Instructions to follow – From the records that follow, copy every line in which "SENS" appears.

:: Stored data ::

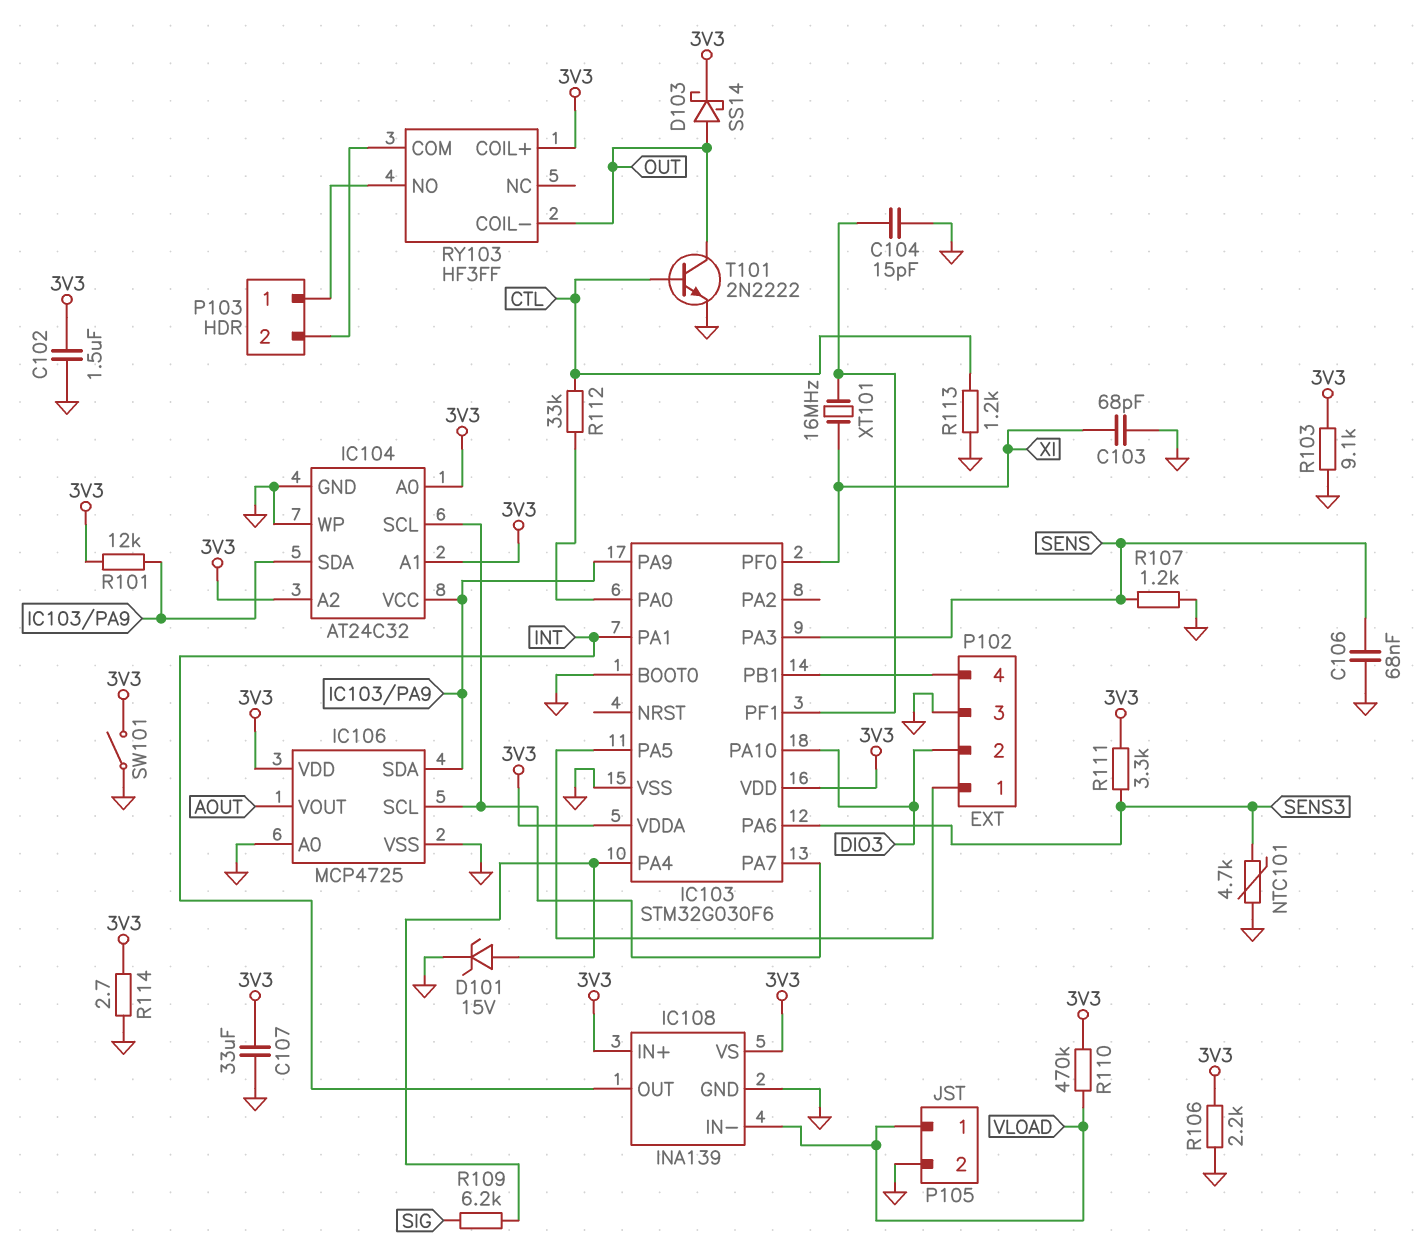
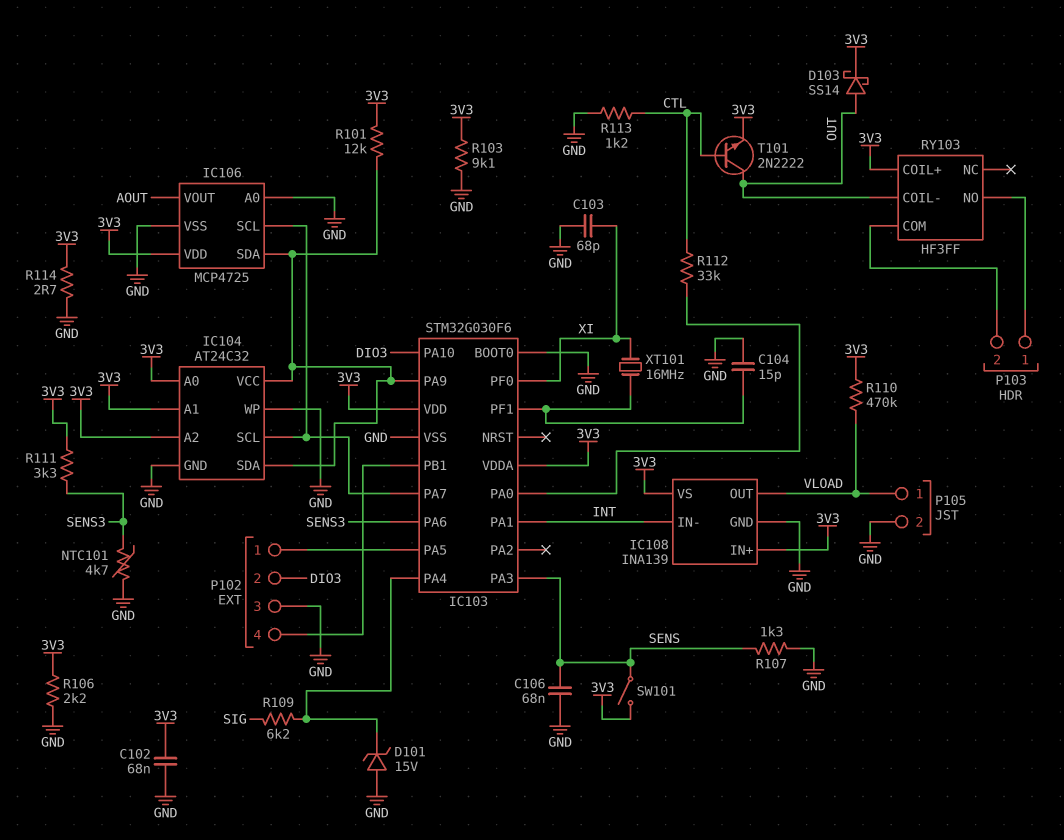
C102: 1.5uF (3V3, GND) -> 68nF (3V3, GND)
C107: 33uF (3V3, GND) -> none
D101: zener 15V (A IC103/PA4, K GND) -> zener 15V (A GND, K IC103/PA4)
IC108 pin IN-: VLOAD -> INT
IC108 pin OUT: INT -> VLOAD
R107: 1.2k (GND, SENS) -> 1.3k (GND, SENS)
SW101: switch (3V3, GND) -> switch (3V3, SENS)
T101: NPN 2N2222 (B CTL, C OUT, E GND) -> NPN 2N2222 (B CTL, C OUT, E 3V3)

:::

Exercise answer –
R107: 1.2k (GND, SENS) -> 1.3k (GND, SENS)
SW101: switch (3V3, GND) -> switch (3V3, SENS)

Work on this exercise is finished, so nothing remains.